ENTRIES SUPPLIED Start Marker
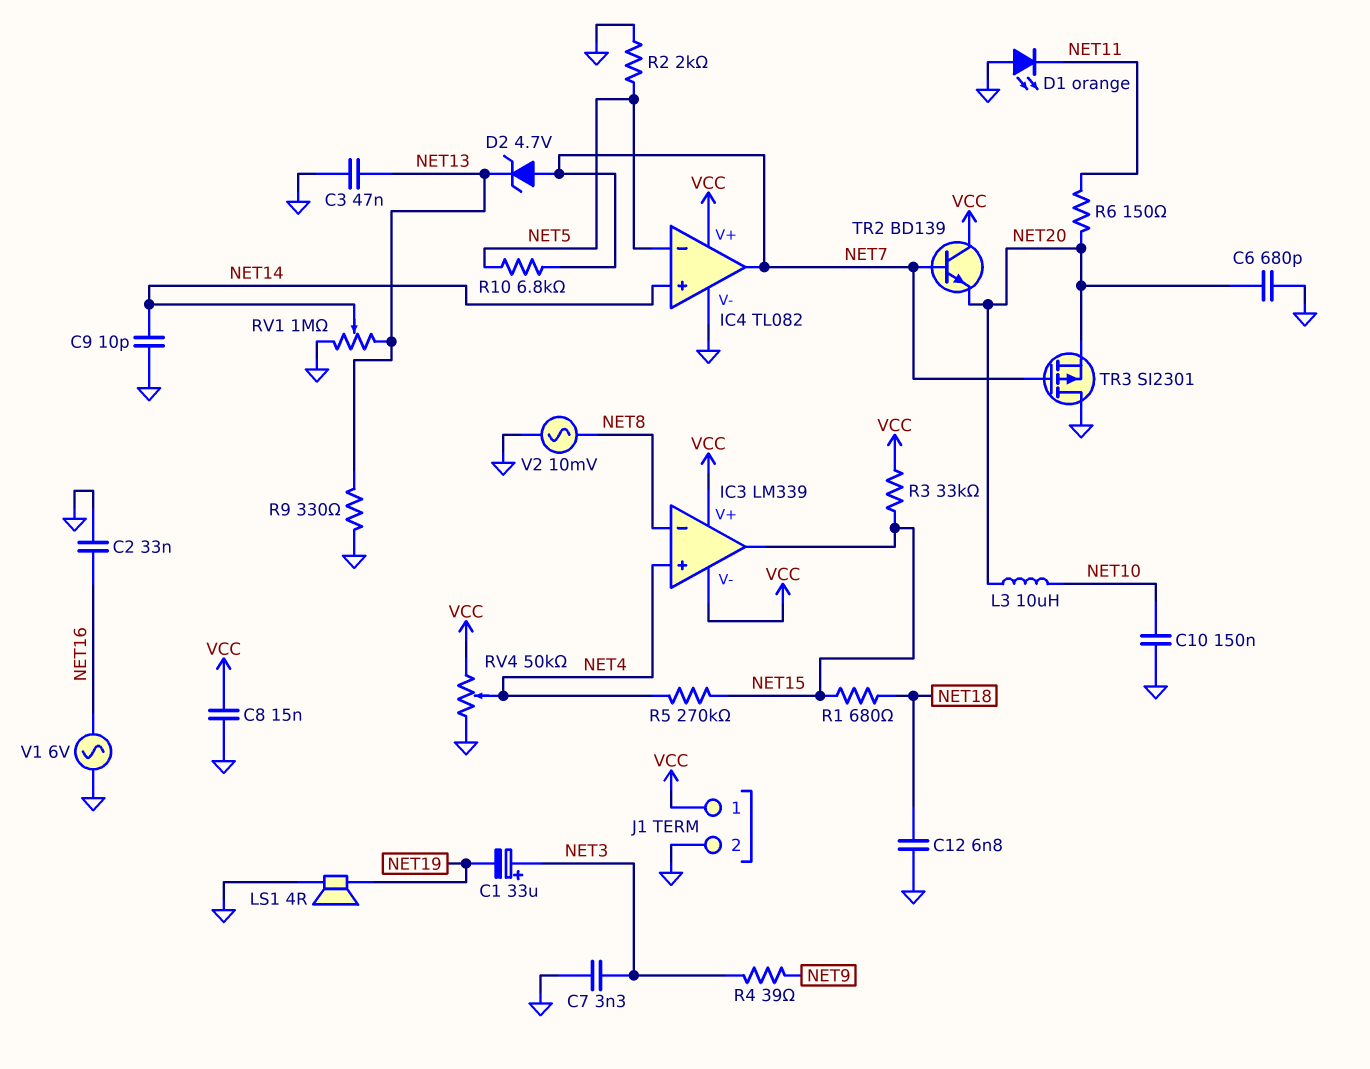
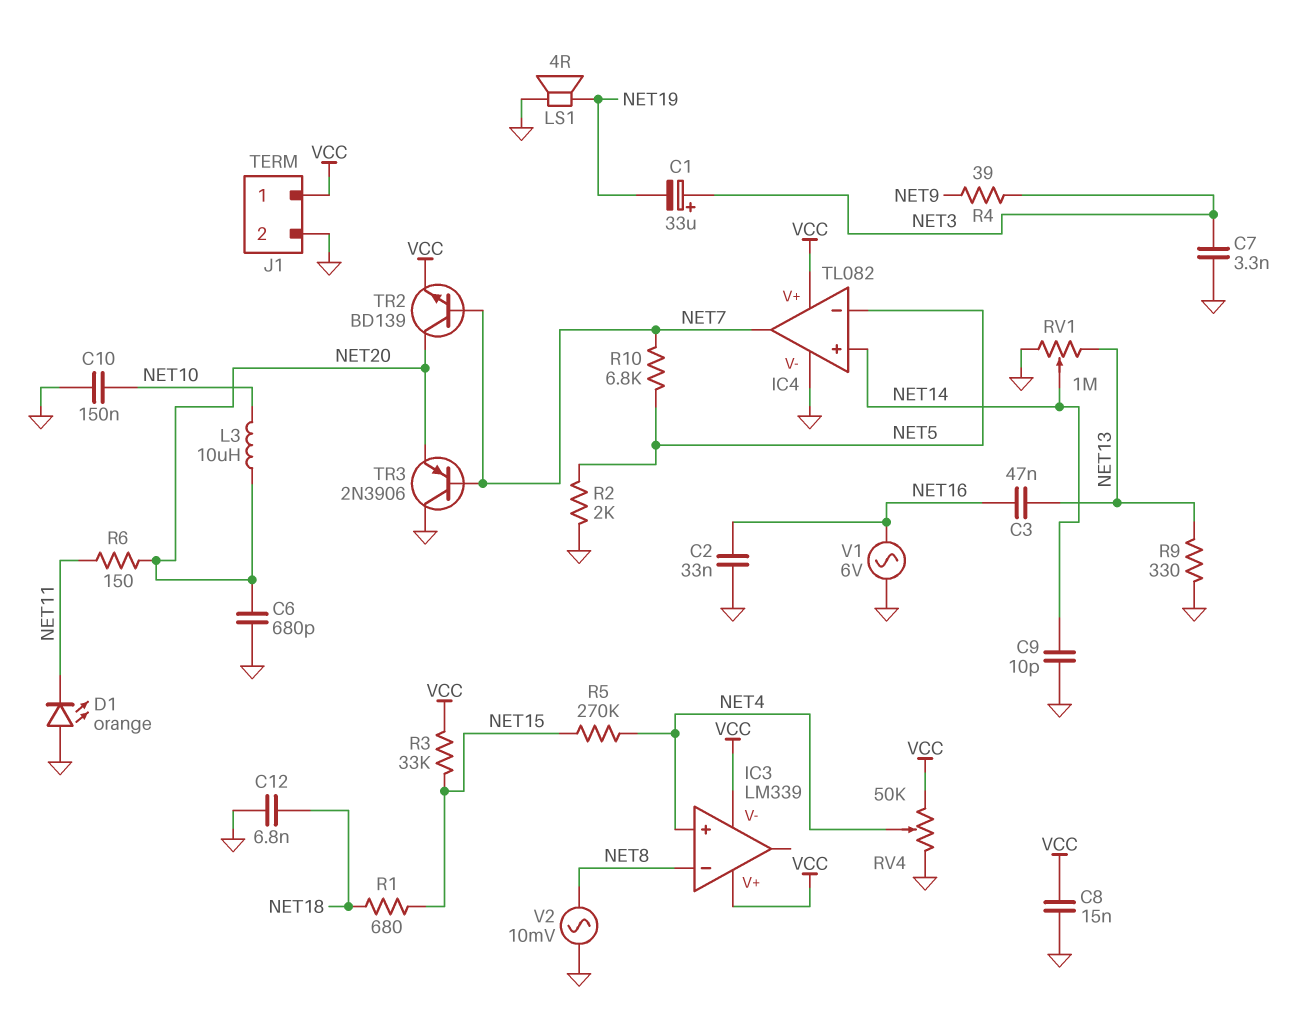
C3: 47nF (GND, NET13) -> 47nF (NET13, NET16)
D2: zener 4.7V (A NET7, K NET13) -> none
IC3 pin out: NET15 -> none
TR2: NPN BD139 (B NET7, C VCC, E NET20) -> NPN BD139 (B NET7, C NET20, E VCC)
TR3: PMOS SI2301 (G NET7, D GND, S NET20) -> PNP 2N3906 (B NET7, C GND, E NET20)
ENTRIES SUPPLIED End Marker
▶ **WHAT TO PRODUCE**: Please set down the records above word for word and omit their pictures.

▶ **EXERCISE ANSWER**:
C3: 47nF (GND, NET13) -> 47nF (NET13, NET16)
D2: zener 4.7V (A NET7, K NET13) -> none
IC3 pin out: NET15 -> none
TR2: NPN BD139 (B NET7, C VCC, E NET20) -> NPN BD139 (B NET7, C NET20, E VCC)
TR3: PMOS SI2301 (G NET7, D GND, S NET20) -> PNP 2N3906 (B NET7, C GND, E NET20)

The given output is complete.